» **Instructions to follow**
Find every line of the listing below where "none" appears, and copy it.

» **Input**
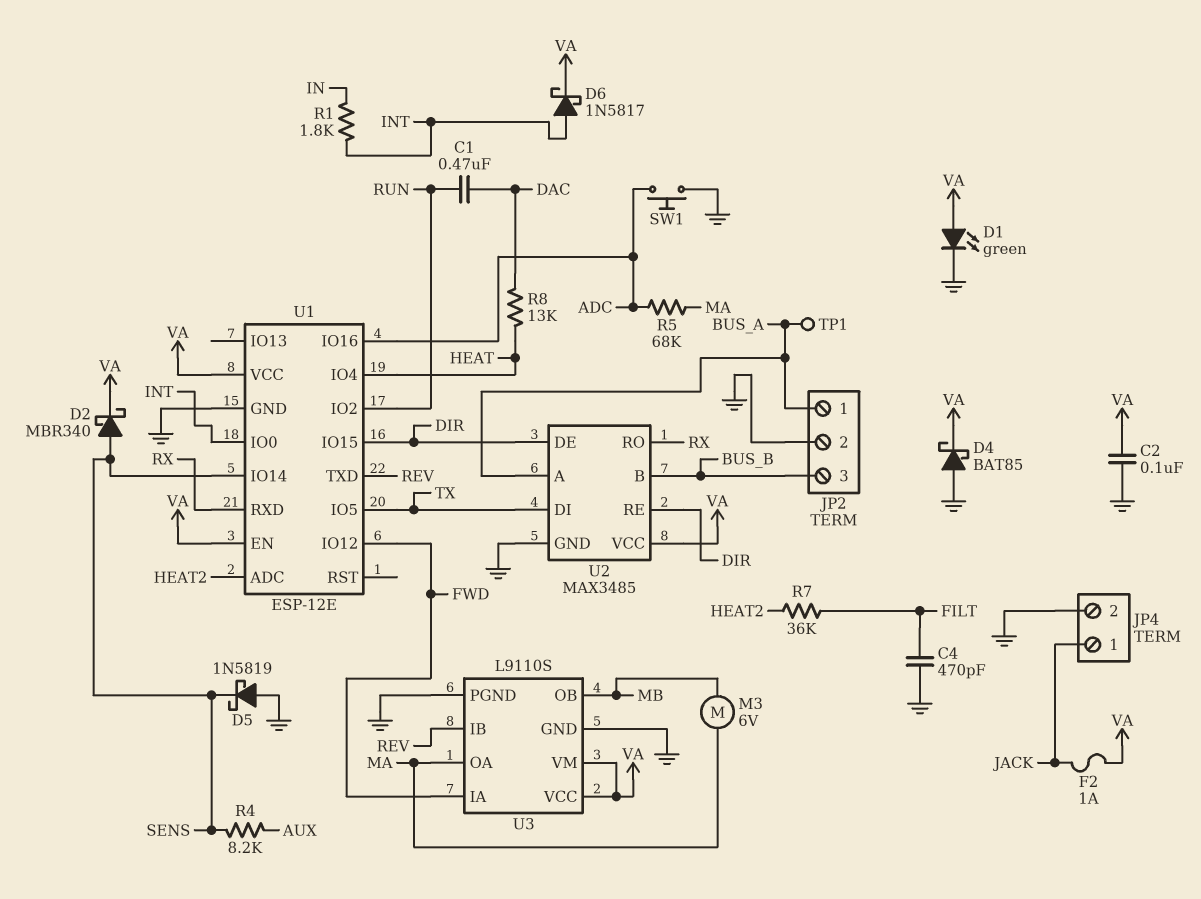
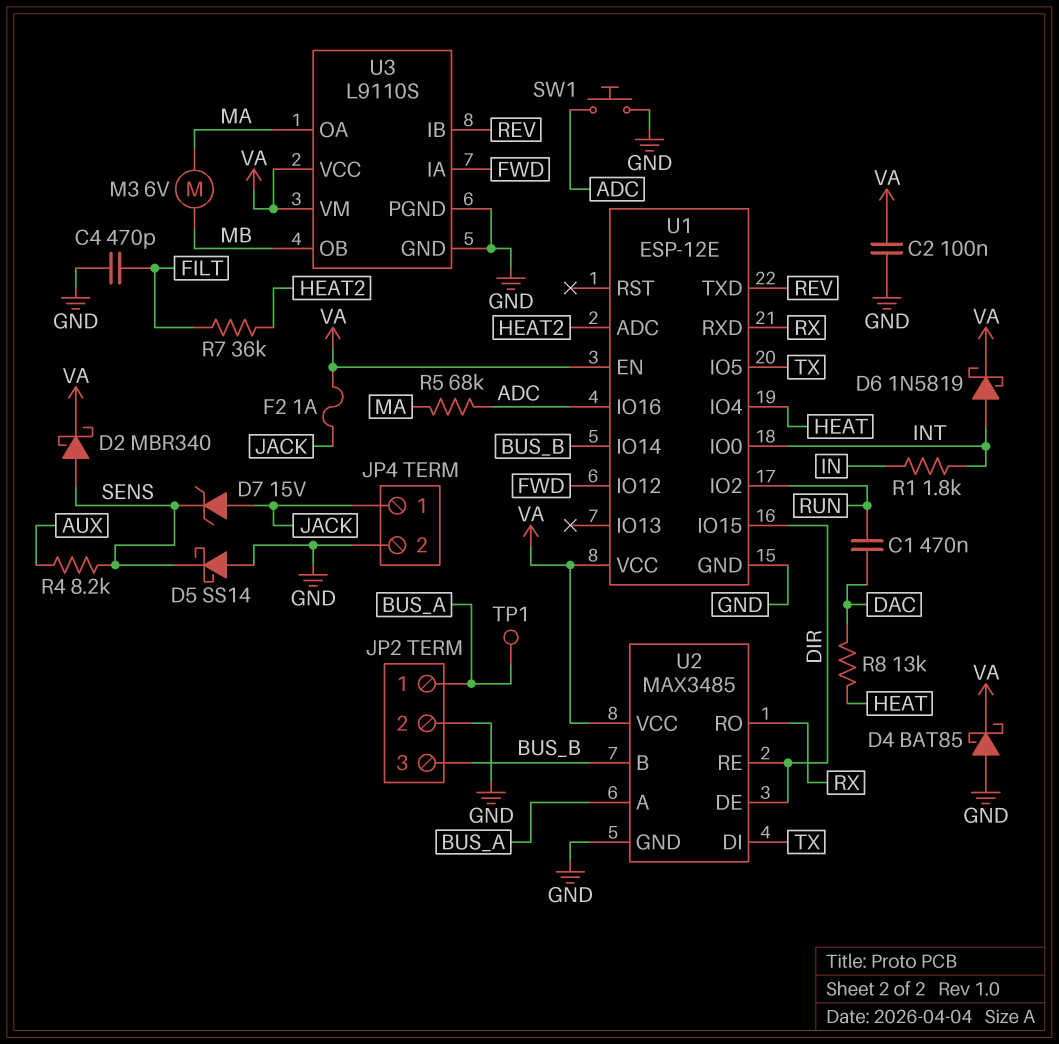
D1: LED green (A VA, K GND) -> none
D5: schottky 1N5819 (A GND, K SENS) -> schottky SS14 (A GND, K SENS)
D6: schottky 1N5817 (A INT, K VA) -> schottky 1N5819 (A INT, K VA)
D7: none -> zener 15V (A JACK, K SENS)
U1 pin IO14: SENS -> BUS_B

» **Exercise response**
D1: LED green (A VA, K GND) -> none
D7: none -> zener 15V (A JACK, K SENS)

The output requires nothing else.